* [REQUIRED WORK]:
The entries need to be copied exactly.

Coordinate-based change listings
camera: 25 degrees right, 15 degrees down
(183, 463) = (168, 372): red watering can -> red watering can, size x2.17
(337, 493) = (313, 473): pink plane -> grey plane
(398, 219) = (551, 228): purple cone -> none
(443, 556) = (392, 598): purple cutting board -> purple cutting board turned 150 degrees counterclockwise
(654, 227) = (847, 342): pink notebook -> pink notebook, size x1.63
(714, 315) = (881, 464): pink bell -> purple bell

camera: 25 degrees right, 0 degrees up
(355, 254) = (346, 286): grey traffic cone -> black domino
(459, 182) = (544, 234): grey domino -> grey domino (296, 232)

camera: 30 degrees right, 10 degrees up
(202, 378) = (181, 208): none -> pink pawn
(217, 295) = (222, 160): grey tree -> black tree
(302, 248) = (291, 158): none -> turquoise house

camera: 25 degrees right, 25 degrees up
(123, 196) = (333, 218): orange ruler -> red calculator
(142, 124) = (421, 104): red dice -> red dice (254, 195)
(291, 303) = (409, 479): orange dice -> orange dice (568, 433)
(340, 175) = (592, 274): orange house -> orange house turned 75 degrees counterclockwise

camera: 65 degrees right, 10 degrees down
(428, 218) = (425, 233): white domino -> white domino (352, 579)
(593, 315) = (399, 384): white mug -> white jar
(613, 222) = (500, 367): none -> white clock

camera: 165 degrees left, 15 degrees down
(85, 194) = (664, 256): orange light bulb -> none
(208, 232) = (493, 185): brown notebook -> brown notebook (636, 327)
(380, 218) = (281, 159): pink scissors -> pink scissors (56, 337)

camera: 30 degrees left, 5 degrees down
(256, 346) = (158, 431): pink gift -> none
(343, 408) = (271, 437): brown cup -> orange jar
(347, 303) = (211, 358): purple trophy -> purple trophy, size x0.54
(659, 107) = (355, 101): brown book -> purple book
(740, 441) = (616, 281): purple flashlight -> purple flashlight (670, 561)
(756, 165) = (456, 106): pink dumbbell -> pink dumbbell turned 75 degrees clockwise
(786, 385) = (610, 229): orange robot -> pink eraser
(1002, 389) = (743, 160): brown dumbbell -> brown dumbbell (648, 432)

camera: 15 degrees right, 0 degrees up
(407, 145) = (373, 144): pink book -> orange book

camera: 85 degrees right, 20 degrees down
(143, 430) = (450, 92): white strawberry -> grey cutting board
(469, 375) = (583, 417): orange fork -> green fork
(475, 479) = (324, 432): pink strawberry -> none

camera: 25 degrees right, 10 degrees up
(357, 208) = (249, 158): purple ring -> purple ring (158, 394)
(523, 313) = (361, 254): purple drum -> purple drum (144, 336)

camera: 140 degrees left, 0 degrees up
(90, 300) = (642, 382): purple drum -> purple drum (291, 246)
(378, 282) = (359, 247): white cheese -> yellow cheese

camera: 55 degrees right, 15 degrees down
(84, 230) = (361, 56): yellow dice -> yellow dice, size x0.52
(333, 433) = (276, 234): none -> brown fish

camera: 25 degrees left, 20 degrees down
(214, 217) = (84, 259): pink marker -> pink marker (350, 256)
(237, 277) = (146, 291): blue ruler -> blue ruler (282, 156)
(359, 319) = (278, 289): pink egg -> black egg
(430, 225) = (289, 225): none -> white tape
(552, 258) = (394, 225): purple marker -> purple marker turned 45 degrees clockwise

* [EXERCISE OUTPUT]:
camera: 25 degrees right, 15 degrees down
(183, 463) = (168, 372): red watering can -> red watering can, size x2.17
(337, 493) = (313, 473): pink plane -> grey plane
(398, 219) = (551, 228): purple cone -> none
(443, 556) = (392, 598): purple cutting board -> purple cutting board turned 150 degrees counterclockwise
(654, 227) = (847, 342): pink notebook -> pink notebook, size x1.63
(714, 315) = (881, 464): pink bell -> purple bell

camera: 25 degrees right, 0 degrees up
(355, 254) = (346, 286): grey traffic cone -> black domino
(459, 182) = (544, 234): grey domino -> grey domino (296, 232)

camera: 30 degrees right, 10 degrees up
(202, 378) = (181, 208): none -> pink pawn
(217, 295) = (222, 160): grey tree -> black tree
(302, 248) = (291, 158): none -> turquoise house

camera: 25 degrees right, 25 degrees up
(123, 196) = (333, 218): orange ruler -> red calculator
(142, 124) = (421, 104): red dice -> red dice (254, 195)
(291, 303) = (409, 479): orange dice -> orange dice (568, 433)
(340, 175) = (592, 274): orange house -> orange house turned 75 degrees counterclockwise

camera: 65 degrees right, 10 degrees down
(428, 218) = (425, 233): white domino -> white domino (352, 579)
(593, 315) = (399, 384): white mug -> white jar
(613, 222) = (500, 367): none -> white clock

camera: 165 degrees left, 15 degrees down
(85, 194) = (664, 256): orange light bulb -> none
(208, 232) = (493, 185): brown notebook -> brown notebook (636, 327)
(380, 218) = (281, 159): pink scissors -> pink scissors (56, 337)

camera: 30 degrees left, 5 degrees down
(256, 346) = (158, 431): pink gift -> none
(343, 408) = (271, 437): brown cup -> orange jar
(347, 303) = (211, 358): purple trophy -> purple trophy, size x0.54
(659, 107) = (355, 101): brown book -> purple book
(740, 441) = (616, 281): purple flashlight -> purple flashlight (670, 561)
(756, 165) = (456, 106): pink dumbbell -> pink dumbbell turned 75 degrees clockwise
(786, 385) = (610, 229): orange robot -> pink eraser
(1002, 389) = (743, 160): brown dumbbell -> brown dumbbell (648, 432)

camera: 15 degrees right, 0 degrees up
(407, 145) = (373, 144): pink book -> orange book

camera: 85 degrees right, 20 degrees down
(143, 430) = (450, 92): white strawberry -> grey cutting board
(469, 375) = (583, 417): orange fork -> green fork
(475, 479) = (324, 432): pink strawberry -> none

camera: 25 degrees right, 10 degrees up
(357, 208) = (249, 158): purple ring -> purple ring (158, 394)
(523, 313) = (361, 254): purple drum -> purple drum (144, 336)

camera: 140 degrees left, 0 degrees up
(90, 300) = (642, 382): purple drum -> purple drum (291, 246)
(378, 282) = (359, 247): white cheese -> yellow cheese

camera: 55 degrees right, 15 degrees down
(84, 230) = (361, 56): yellow dice -> yellow dice, size x0.52
(333, 433) = (276, 234): none -> brown fish

camera: 25 degrees left, 20 degrees down
(214, 217) = (84, 259): pink marker -> pink marker (350, 256)
(237, 277) = (146, 291): blue ruler -> blue ruler (282, 156)
(359, 319) = (278, 289): pink egg -> black egg
(430, 225) = (289, 225): none -> white tape
(552, 258) = (394, 225): purple marker -> purple marker turned 45 degrees clockwise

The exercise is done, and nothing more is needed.